YOUR ASSIGNMENT: After locating the line with "camera: 75 degrees left, 10 degrees down" in the data that follows, return it and every later line exactly, up to and including the line with "pink clock [554,490,615,545]".

DATASET CONTENT:

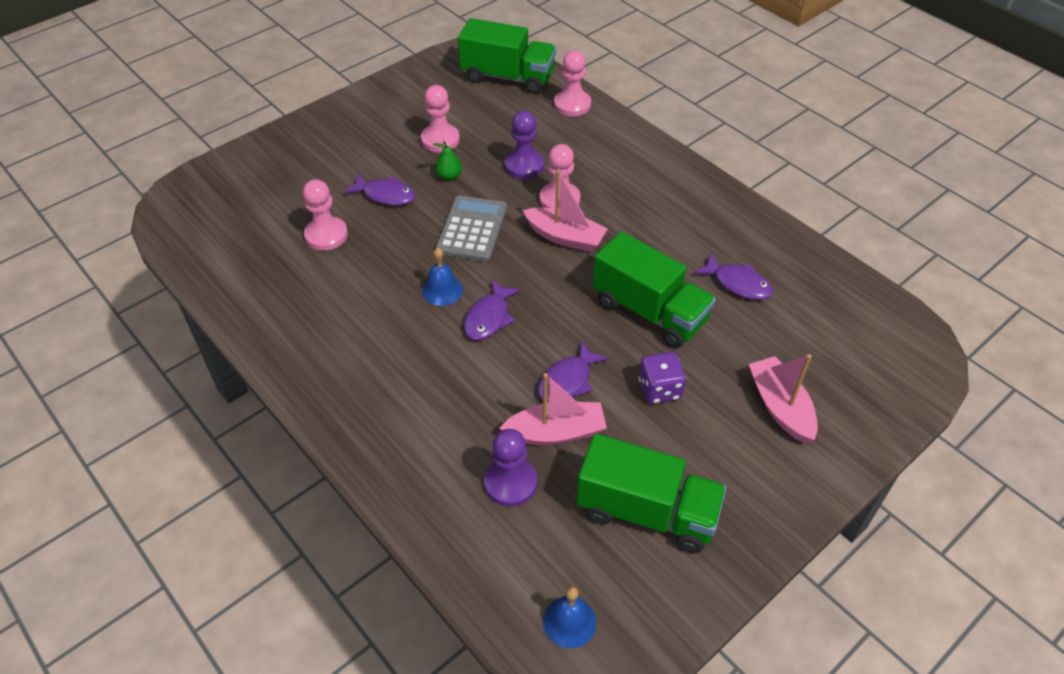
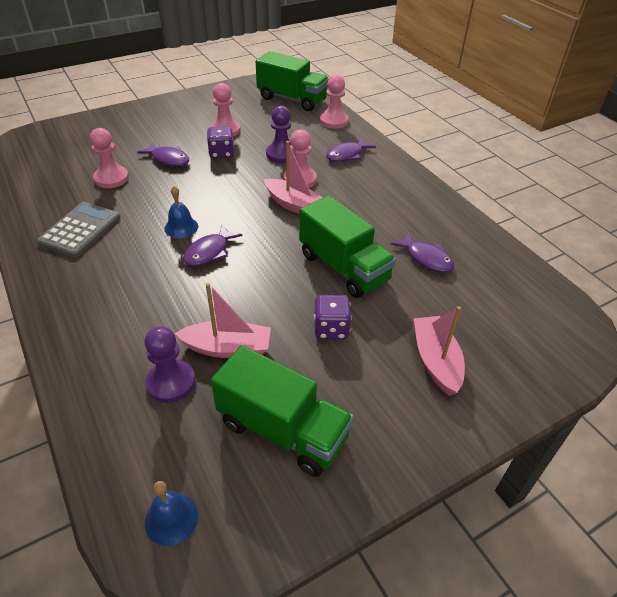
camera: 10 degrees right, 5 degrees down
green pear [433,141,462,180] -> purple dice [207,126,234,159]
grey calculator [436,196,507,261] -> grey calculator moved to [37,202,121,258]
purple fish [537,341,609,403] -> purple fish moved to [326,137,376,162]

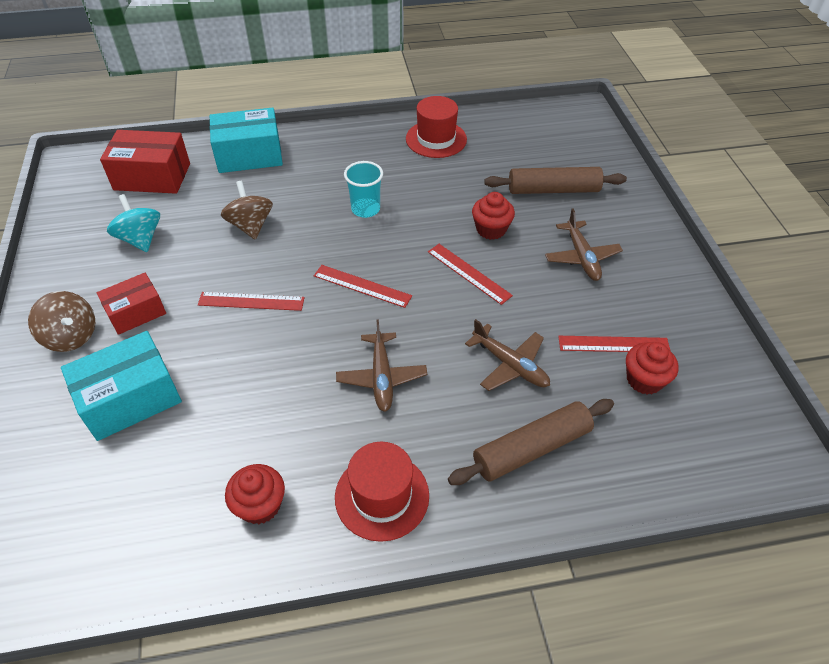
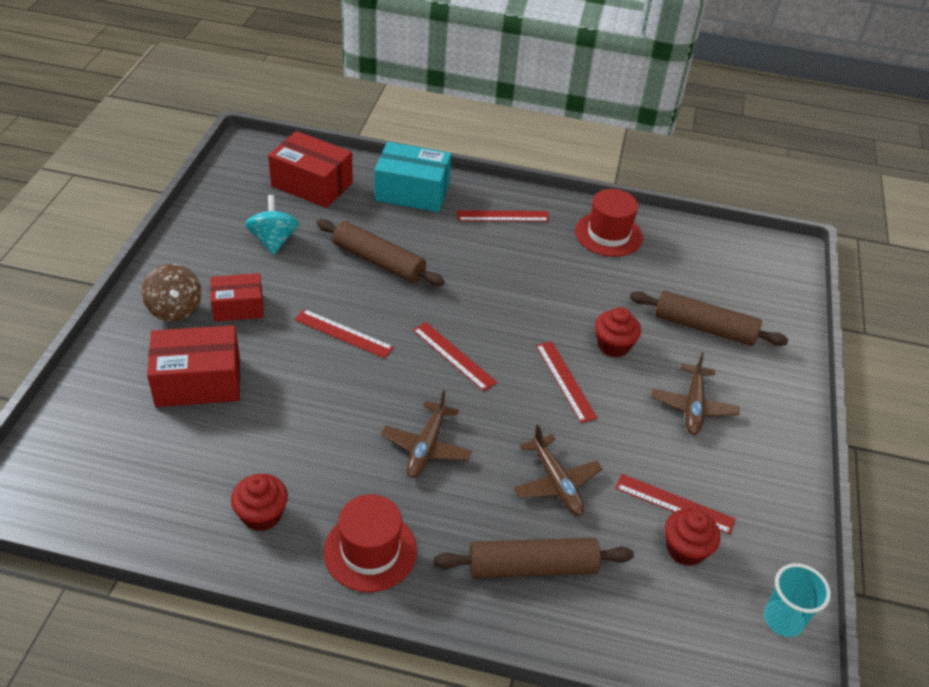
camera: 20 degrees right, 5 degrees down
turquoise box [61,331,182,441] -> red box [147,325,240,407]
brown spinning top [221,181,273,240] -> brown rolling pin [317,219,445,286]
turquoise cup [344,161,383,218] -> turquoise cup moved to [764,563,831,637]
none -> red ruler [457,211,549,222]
==
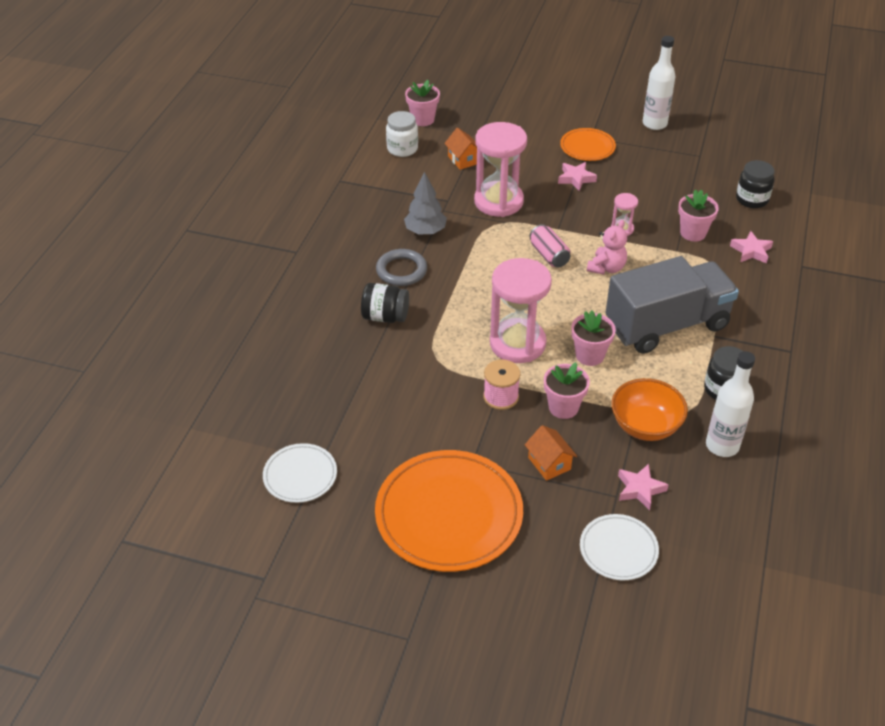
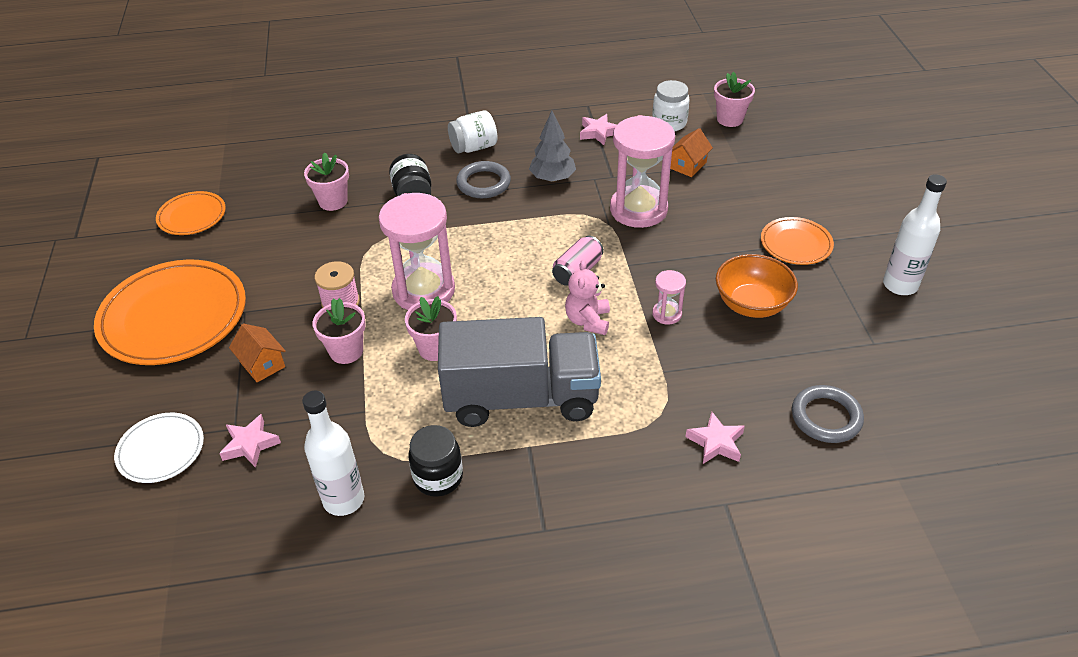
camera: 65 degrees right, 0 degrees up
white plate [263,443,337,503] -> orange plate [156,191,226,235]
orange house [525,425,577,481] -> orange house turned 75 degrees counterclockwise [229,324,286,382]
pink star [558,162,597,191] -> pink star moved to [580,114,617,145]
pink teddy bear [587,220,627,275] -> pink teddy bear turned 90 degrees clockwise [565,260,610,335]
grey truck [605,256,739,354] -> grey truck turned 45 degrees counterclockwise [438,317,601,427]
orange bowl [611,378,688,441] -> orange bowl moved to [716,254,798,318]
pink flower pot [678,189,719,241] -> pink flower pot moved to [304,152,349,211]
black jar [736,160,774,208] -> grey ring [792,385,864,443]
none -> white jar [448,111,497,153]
* * *
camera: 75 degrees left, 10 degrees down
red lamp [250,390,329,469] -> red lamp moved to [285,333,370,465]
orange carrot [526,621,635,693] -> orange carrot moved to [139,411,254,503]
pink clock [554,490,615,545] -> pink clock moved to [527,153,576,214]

SOLUTION TO THE PROBLEM:
camera: 75 degrees left, 10 degrees down
red lamp [250,390,329,469] -> red lamp moved to [285,333,370,465]
orange carrot [526,621,635,693] -> orange carrot moved to [139,411,254,503]
pink clock [554,490,615,545] -> pink clock moved to [527,153,576,214]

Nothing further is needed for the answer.